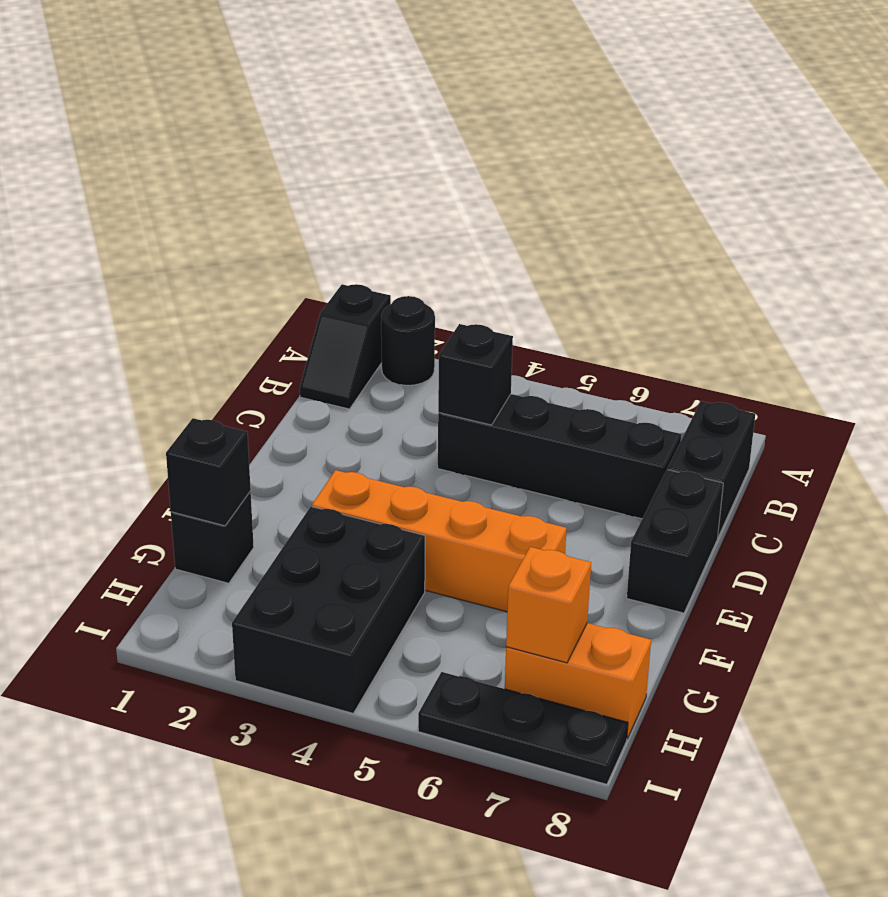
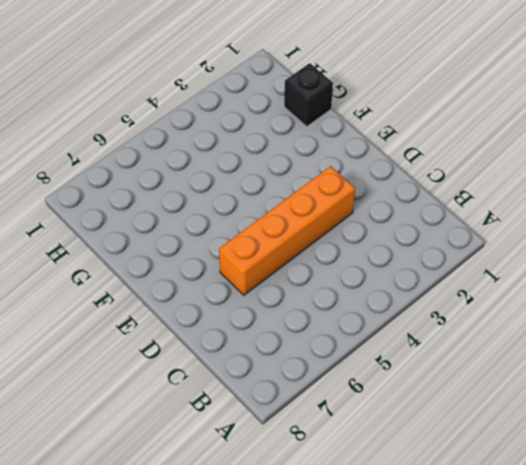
orange 1x4 brick [219,166,355,295] -> orange 1x4 brick moved to [312,470,566,612]
none -> black 1x2 slope [300,284,391,409]
none -> black 1x1 round brick [381,296,435,385]
none -> black 1x2 brick [668,401,755,537]

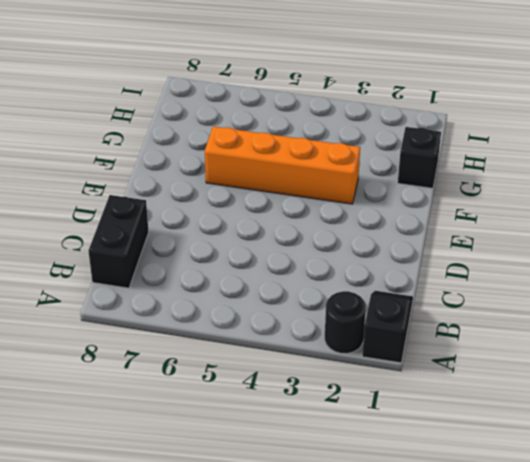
none -> black 1x4 brick [438,394,681,519]
none -> black 1x2 brick [627,470,723,613]
none -> black 2x3 brick [232,507,425,713]

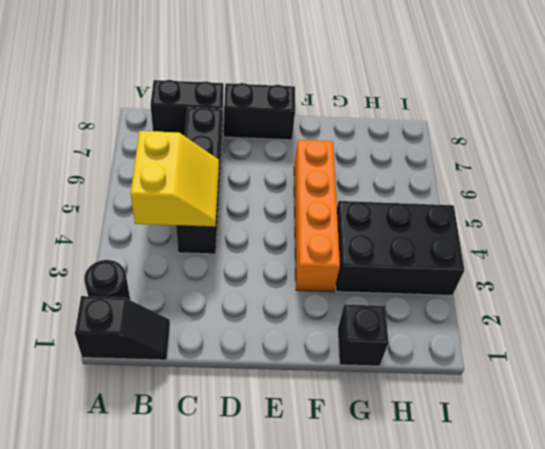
yellow 2x2 slope [131,131,219,227] -> black 1x1 brick [438,324,513,425]
none -> orange 1x2 brick [505,623,651,739]
none -> black 1x3 plate [418,672,628,784]
none -> black 1x1 brick [166,418,251,526]

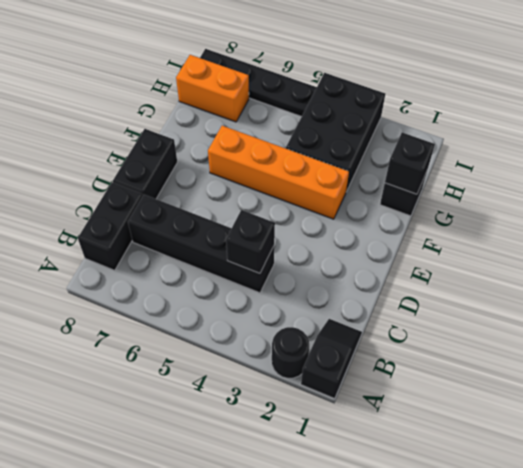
black 1x4 plate [200,49,317,117] -> black 1x3 plate [418,672,628,784]
none -> orange 1x1 brick [506,547,591,663]

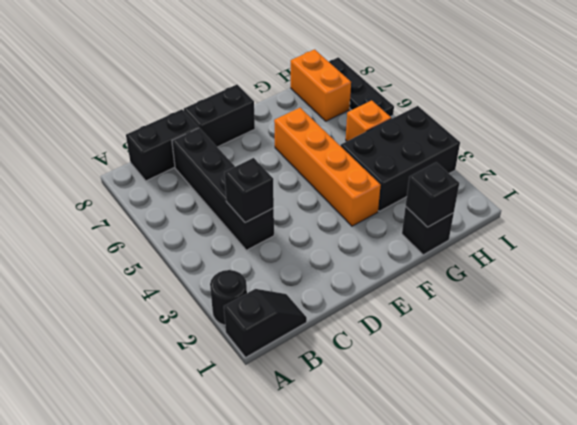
orange 1x1 brick [346,100,391,141] -> orange 1x1 brick moved to [506,547,591,663]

## Required action
Restate every line above word for word. Do not carry over the images.

## Written reply
orange 1x4 brick [219,166,355,295] -> orange 1x4 brick moved to [312,470,566,612]
none -> black 1x2 slope [300,284,391,409]
none -> black 1x1 round brick [381,296,435,385]
none -> black 1x2 brick [668,401,755,537]

none -> black 1x4 brick [438,394,681,519]
none -> black 1x2 brick [627,470,723,613]
none -> black 2x3 brick [232,507,425,713]

yellow 2x2 slope [131,131,219,227] -> black 1x1 brick [438,324,513,425]
none -> orange 1x2 brick [505,623,651,739]
none -> black 1x3 plate [418,672,628,784]
none -> black 1x1 brick [166,418,251,526]

black 1x4 plate [200,49,317,117] -> black 1x3 plate [418,672,628,784]
none -> orange 1x1 brick [506,547,591,663]

orange 1x1 brick [346,100,391,141] -> orange 1x1 brick moved to [506,547,591,663]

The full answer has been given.